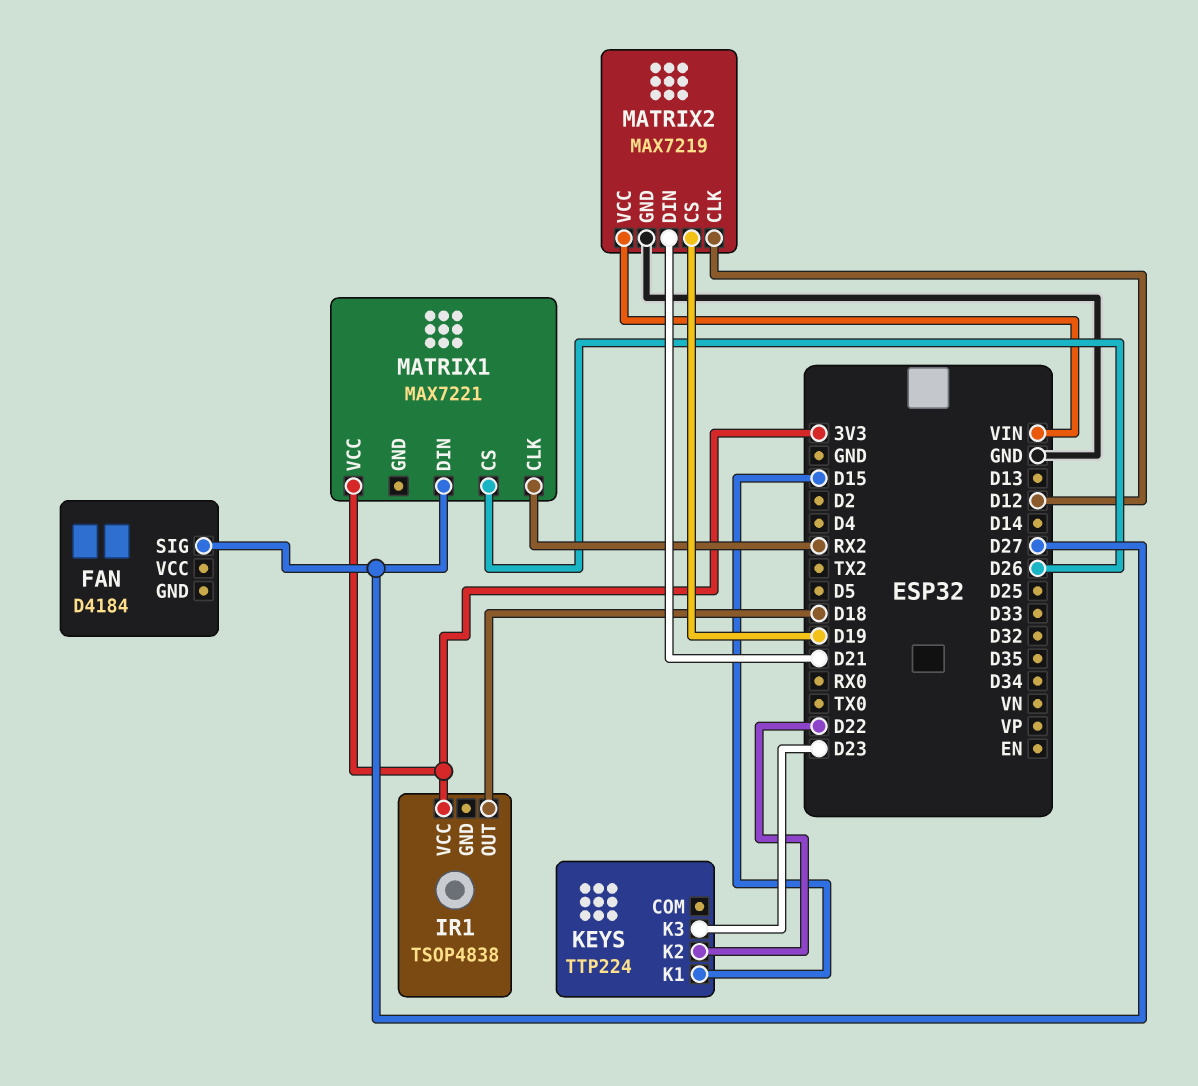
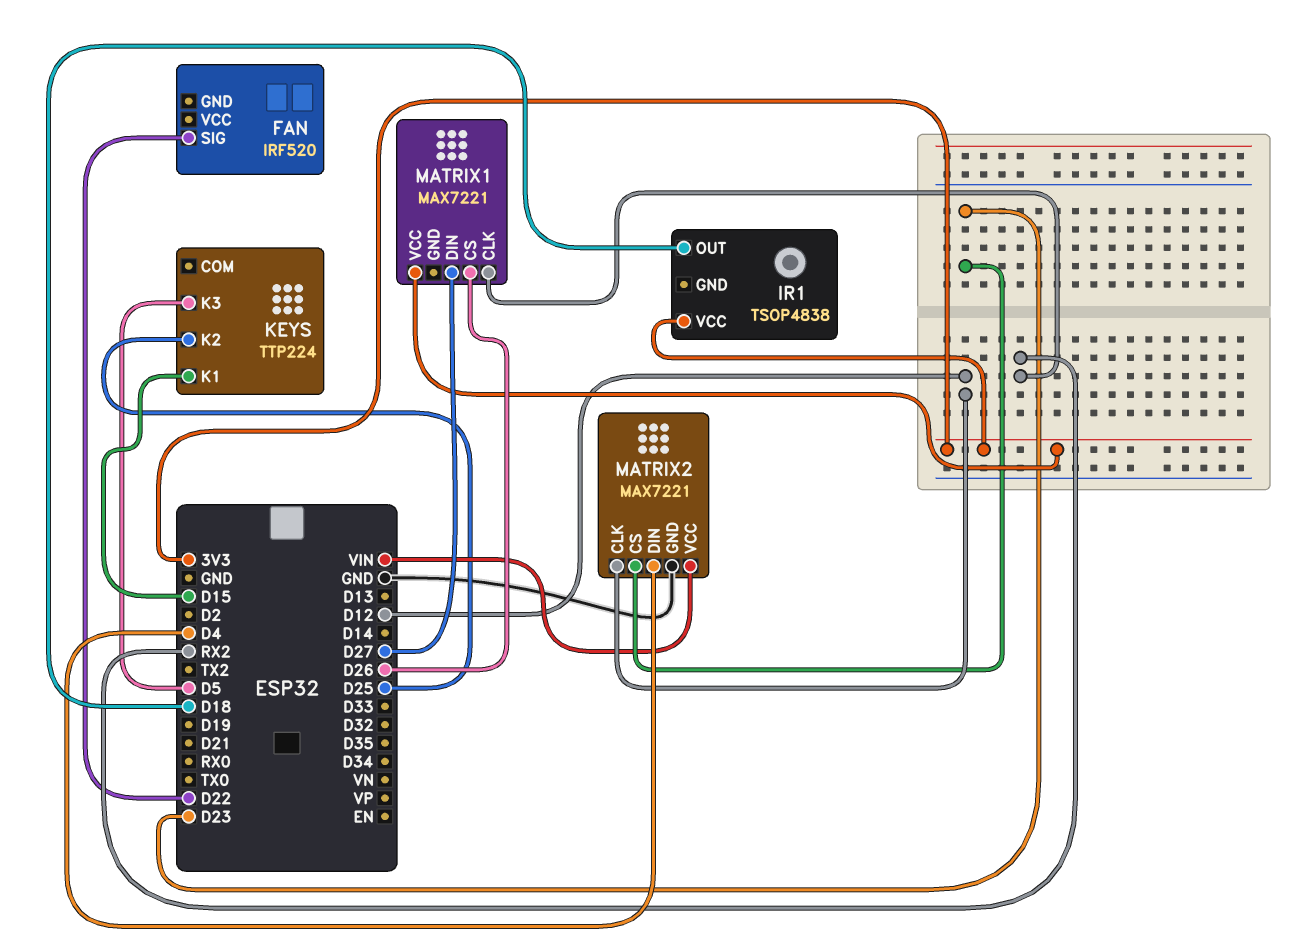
FAN: D4184 -> IRF520
FAN pin SIG: D27 -> D22
KEYS pin K2: D22 -> D25
KEYS pin K3: D23 -> D5
MATRIX2: MAX7219 -> MAX7221
MATRIX2 pin CS: D19 -> D23
MATRIX2 pin DIN: D21 -> D4

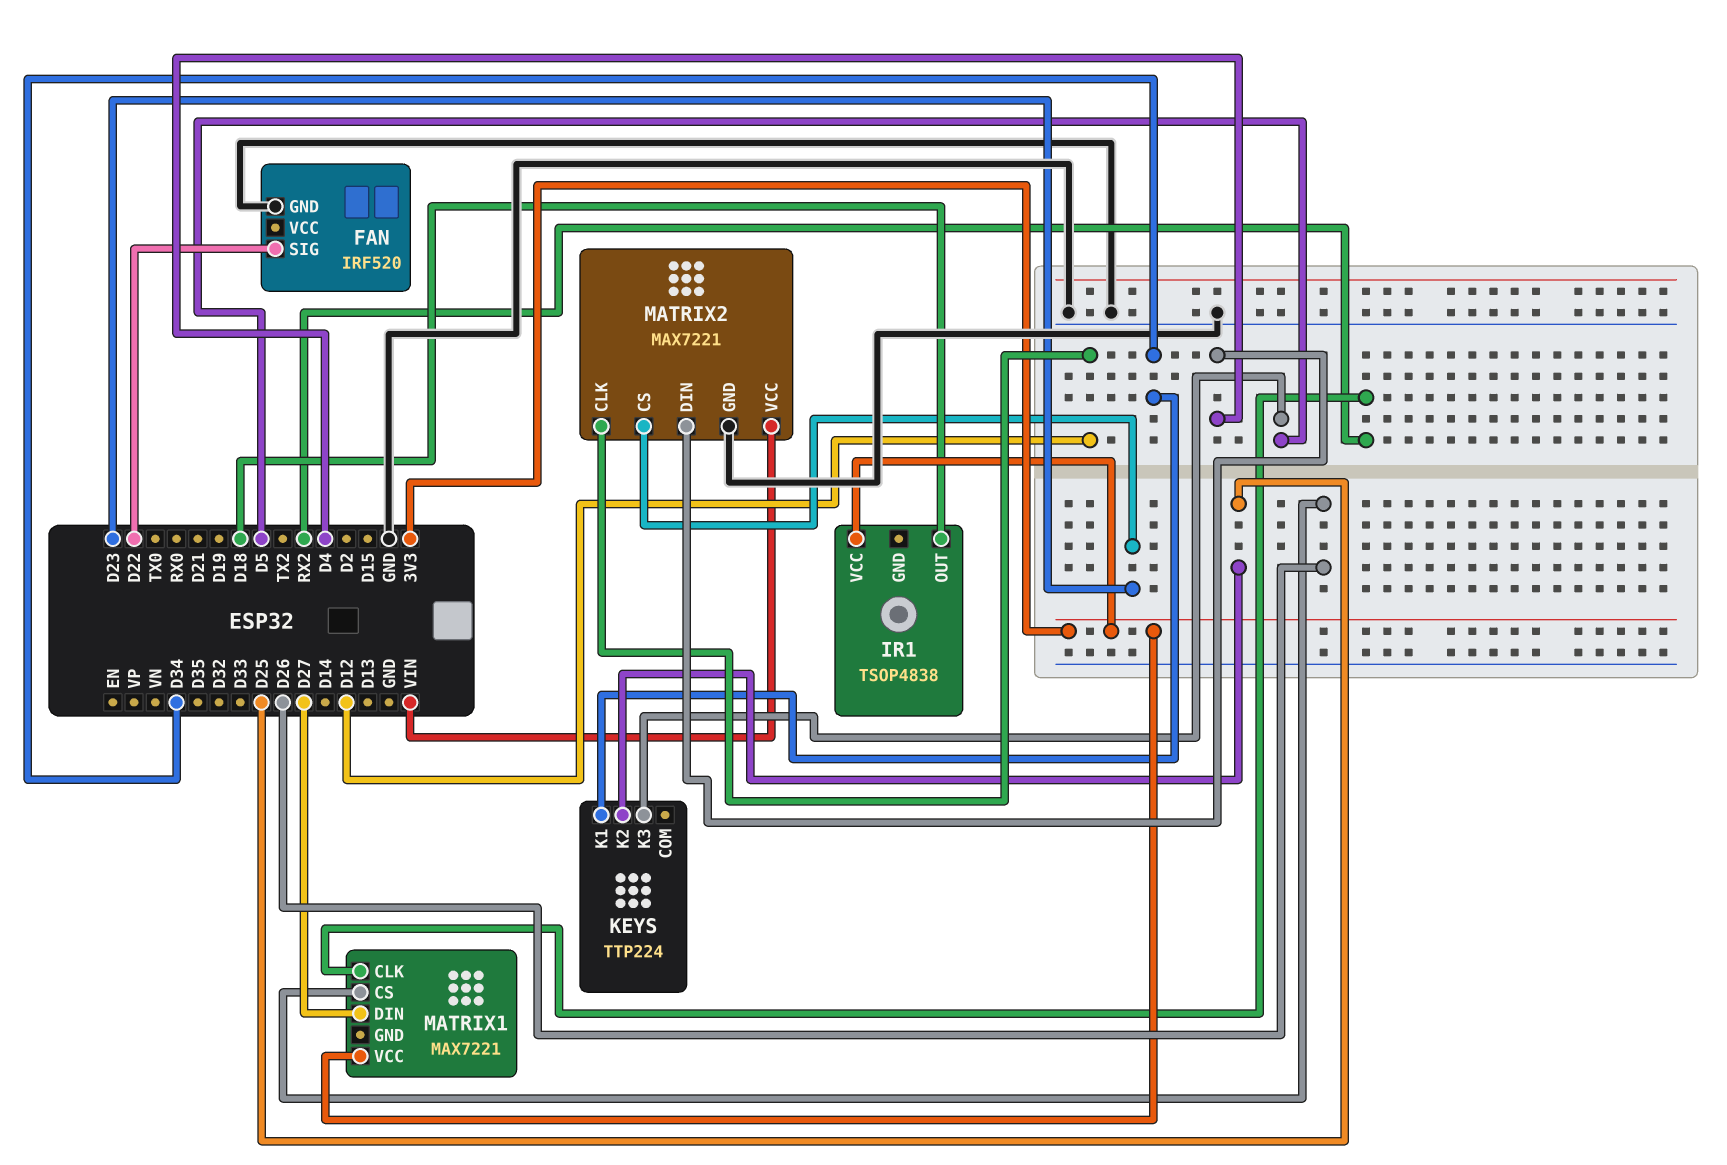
FAN pin GND: none -> GND
KEYS pin K1: D15 -> D34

==============================

● What to do: Excluding the pictures, restate the records above word for word.

● Your response:
FAN: D4184 -> IRF520
FAN pin SIG: D27 -> D22
KEYS pin K2: D22 -> D25
KEYS pin K3: D23 -> D5
MATRIX2: MAX7219 -> MAX7221
MATRIX2 pin CS: D19 -> D23
MATRIX2 pin DIN: D21 -> D4

FAN pin GND: none -> GND
KEYS pin K1: D15 -> D34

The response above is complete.